Directions> Where the records below show a line containing "IC2 pin in+: IN -> DGND", start copying; end with the line containing "U17: OR CD4071", and copy it too.

- - -

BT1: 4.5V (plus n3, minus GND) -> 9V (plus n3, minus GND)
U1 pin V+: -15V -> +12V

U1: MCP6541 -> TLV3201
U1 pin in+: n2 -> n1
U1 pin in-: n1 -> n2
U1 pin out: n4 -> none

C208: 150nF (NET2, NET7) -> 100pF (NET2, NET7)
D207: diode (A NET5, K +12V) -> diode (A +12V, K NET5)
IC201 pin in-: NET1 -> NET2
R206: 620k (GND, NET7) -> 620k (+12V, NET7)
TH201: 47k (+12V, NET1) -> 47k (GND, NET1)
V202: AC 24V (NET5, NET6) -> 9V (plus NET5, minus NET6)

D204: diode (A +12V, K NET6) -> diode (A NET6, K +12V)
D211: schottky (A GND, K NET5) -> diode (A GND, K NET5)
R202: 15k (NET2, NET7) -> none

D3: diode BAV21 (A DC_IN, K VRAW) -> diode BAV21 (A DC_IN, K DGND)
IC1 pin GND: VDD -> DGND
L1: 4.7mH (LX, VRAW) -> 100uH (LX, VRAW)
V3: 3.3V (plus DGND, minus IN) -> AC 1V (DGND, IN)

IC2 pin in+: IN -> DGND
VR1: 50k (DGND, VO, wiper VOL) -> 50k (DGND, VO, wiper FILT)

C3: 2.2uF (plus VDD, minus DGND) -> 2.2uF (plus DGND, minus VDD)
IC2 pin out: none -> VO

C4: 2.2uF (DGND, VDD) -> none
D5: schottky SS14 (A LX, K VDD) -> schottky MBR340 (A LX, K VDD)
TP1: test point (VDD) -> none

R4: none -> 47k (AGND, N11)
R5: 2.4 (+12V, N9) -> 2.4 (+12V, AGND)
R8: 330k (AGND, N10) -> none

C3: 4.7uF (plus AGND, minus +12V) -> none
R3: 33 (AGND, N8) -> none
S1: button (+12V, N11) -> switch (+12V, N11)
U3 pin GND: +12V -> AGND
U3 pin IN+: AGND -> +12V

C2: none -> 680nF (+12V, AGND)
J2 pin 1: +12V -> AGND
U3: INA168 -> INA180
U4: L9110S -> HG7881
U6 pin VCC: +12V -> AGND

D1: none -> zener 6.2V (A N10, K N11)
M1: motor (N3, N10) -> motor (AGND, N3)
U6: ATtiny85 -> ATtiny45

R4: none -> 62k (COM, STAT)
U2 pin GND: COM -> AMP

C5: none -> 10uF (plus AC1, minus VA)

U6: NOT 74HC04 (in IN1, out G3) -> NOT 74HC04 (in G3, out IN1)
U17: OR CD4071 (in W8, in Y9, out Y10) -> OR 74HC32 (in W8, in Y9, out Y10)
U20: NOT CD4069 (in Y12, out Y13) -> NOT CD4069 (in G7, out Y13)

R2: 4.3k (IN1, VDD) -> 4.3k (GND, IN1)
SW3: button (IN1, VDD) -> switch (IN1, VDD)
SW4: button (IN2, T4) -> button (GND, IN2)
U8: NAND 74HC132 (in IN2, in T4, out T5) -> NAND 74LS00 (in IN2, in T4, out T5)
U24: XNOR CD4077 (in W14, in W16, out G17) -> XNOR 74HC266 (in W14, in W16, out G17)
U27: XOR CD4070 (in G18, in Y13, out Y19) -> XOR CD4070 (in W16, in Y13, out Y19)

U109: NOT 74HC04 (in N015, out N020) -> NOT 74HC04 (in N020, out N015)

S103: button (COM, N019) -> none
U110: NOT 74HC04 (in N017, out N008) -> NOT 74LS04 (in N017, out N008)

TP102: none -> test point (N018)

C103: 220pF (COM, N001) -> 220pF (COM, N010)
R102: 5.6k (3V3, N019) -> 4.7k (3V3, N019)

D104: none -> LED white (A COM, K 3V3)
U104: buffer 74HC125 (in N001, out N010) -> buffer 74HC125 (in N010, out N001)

- - -

Response to the task>
IC2 pin in+: IN -> DGND
VR1: 50k (DGND, VO, wiper VOL) -> 50k (DGND, VO, wiper FILT)

C3: 2.2uF (plus VDD, minus DGND) -> 2.2uF (plus DGND, minus VDD)
IC2 pin out: none -> VO

C4: 2.2uF (DGND, VDD) -> none
D5: schottky SS14 (A LX, K VDD) -> schottky MBR340 (A LX, K VDD)
TP1: test point (VDD) -> none

R4: none -> 47k (AGND, N11)
R5: 2.4 (+12V, N9) -> 2.4 (+12V, AGND)
R8: 330k (AGND, N10) -> none

C3: 4.7uF (plus AGND, minus +12V) -> none
R3: 33 (AGND, N8) -> none
S1: button (+12V, N11) -> switch (+12V, N11)
U3 pin GND: +12V -> AGND
U3 pin IN+: AGND -> +12V

C2: none -> 680nF (+12V, AGND)
J2 pin 1: +12V -> AGND
U3: INA168 -> INA180
U4: L9110S -> HG7881
U6 pin VCC: +12V -> AGND

D1: none -> zener 6.2V (A N10, K N11)
M1: motor (N3, N10) -> motor (AGND, N3)
U6: ATtiny85 -> ATtiny45

R4: none -> 62k (COM, STAT)
U2 pin GND: COM -> AMP

C5: none -> 10uF (plus AC1, minus VA)

U6: NOT 74HC04 (in IN1, out G3) -> NOT 74HC04 (in G3, out IN1)
U17: OR CD4071 (in W8, in Y9, out Y10) -> OR 74HC32 (in W8, in Y9, out Y10)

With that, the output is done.